#### EXCERPTED RECORDS

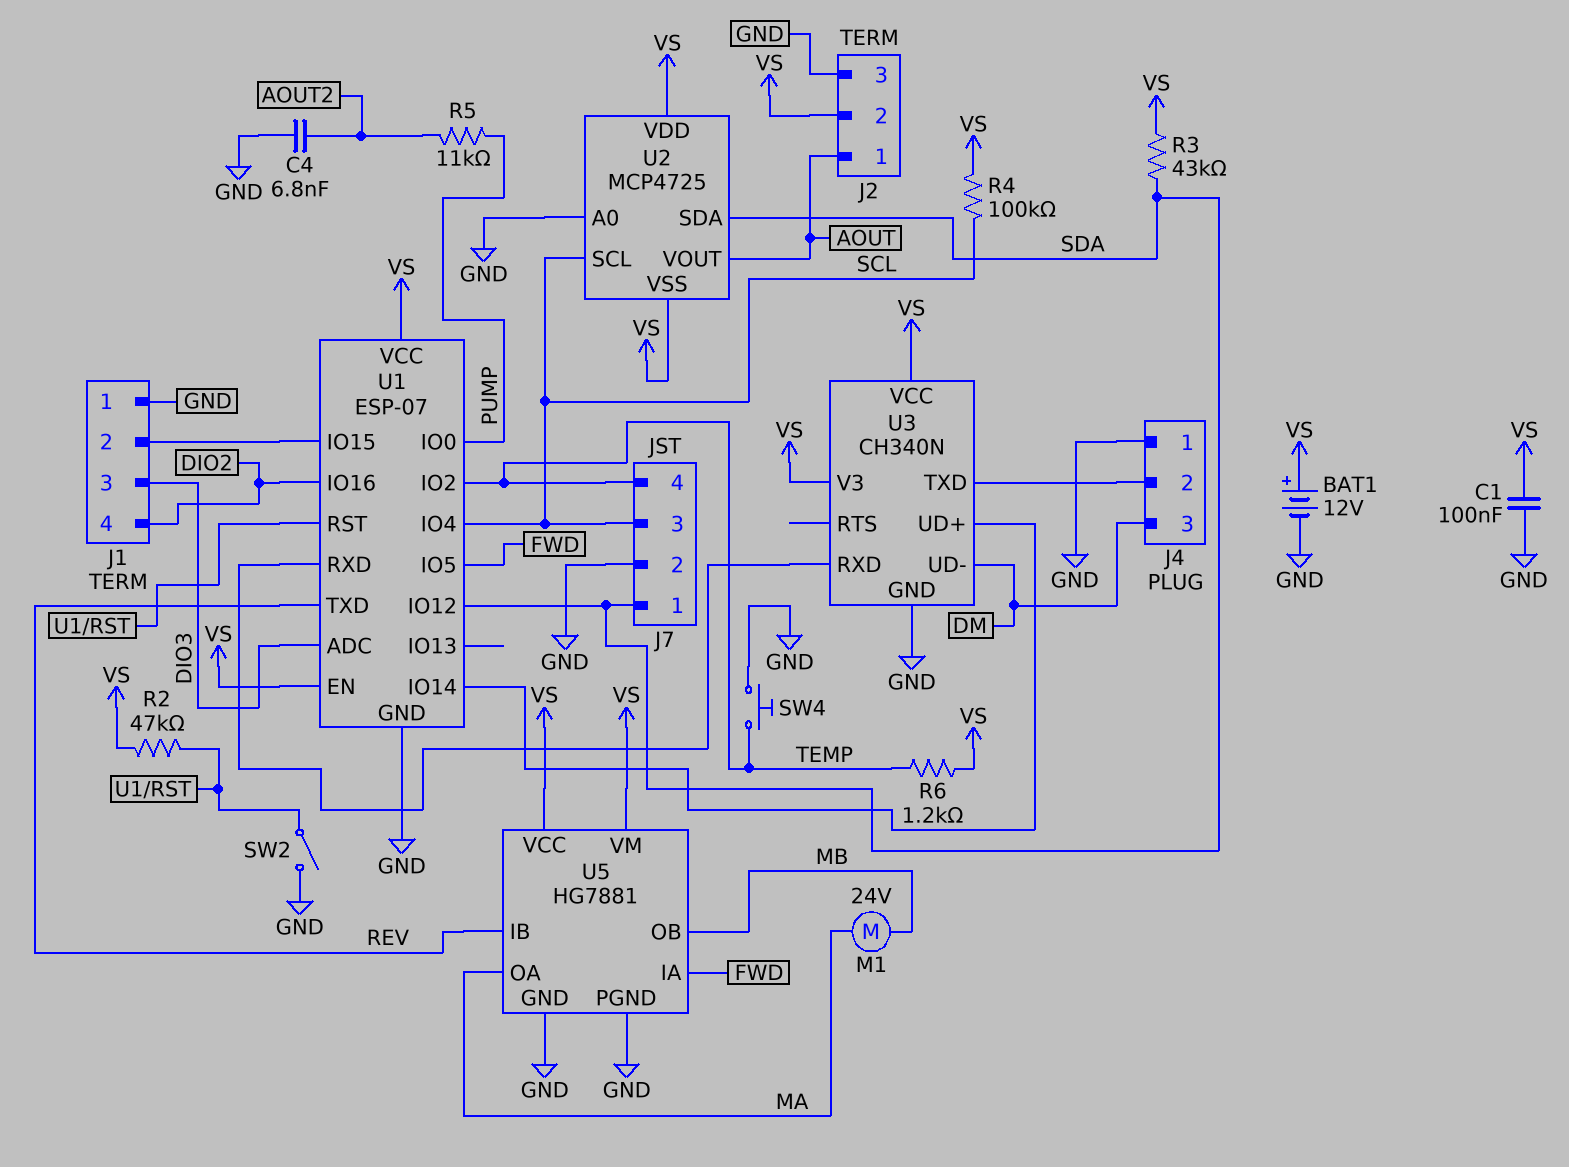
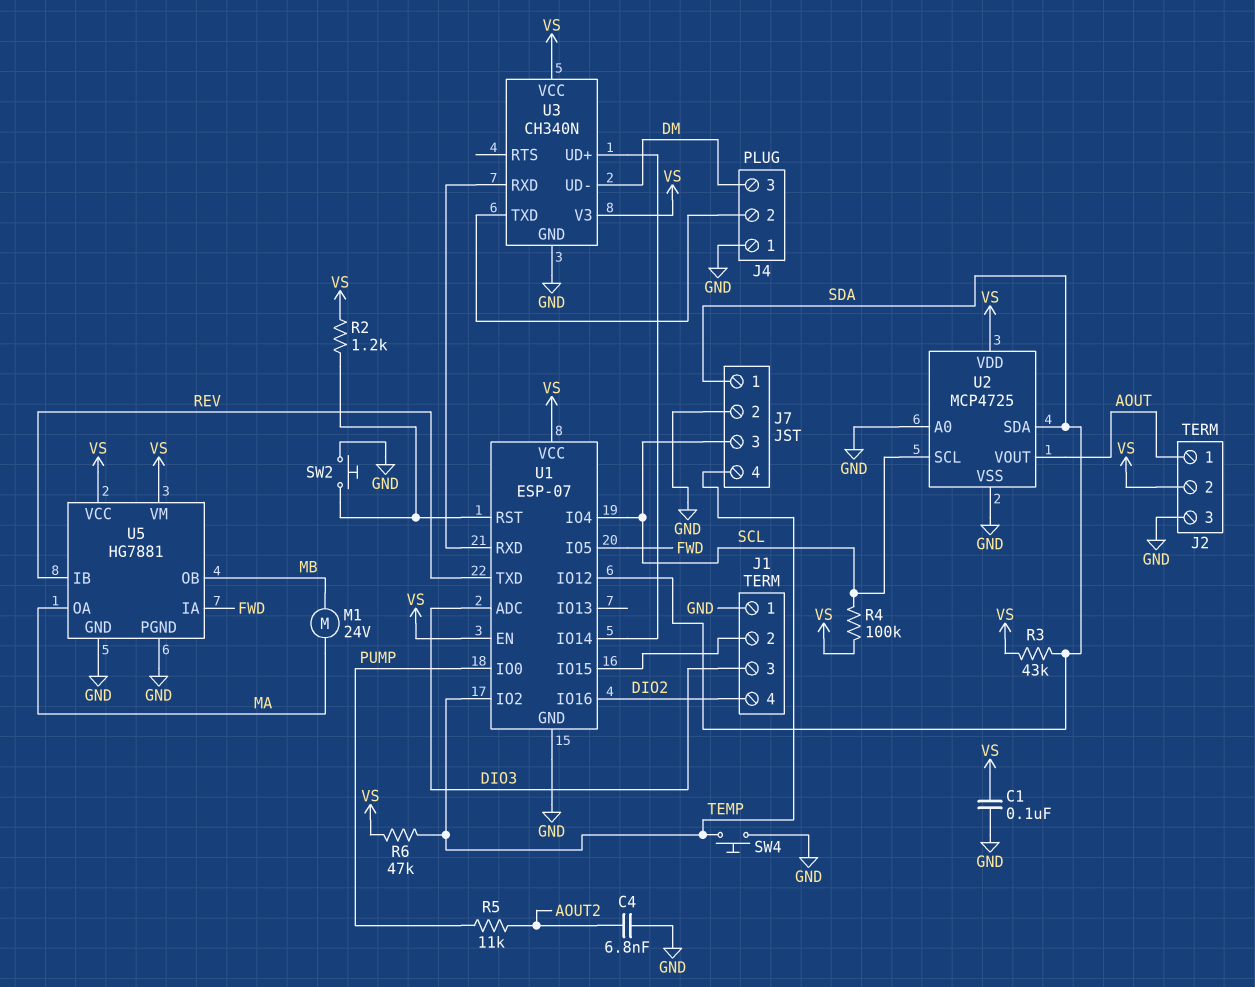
BAT1: 12V (plus VS, minus GND) -> none
R2: 47k (U1/RST, VS) -> 1.2k (U1/RST, VS)
R6: 1.2k (TEMP, VS) -> 47k (TEMP, VS)
SW2: switch (GND, U1/RST) -> button (GND, U1/RST)
U2 pin VSS: VS -> GND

########

**WHAT YOU SHOULD DO**
Exactly and exclusively, repeat the lines from the line that contains "R2: 47k (U1/RST, VS) -> 1.2k (U1/RST, VS)" through the end of the records, both ends included.

**TASK RESULT**
R2: 47k (U1/RST, VS) -> 1.2k (U1/RST, VS)
R6: 1.2k (TEMP, VS) -> 47k (TEMP, VS)
SW2: switch (GND, U1/RST) -> button (GND, U1/RST)
U2 pin VSS: VS -> GND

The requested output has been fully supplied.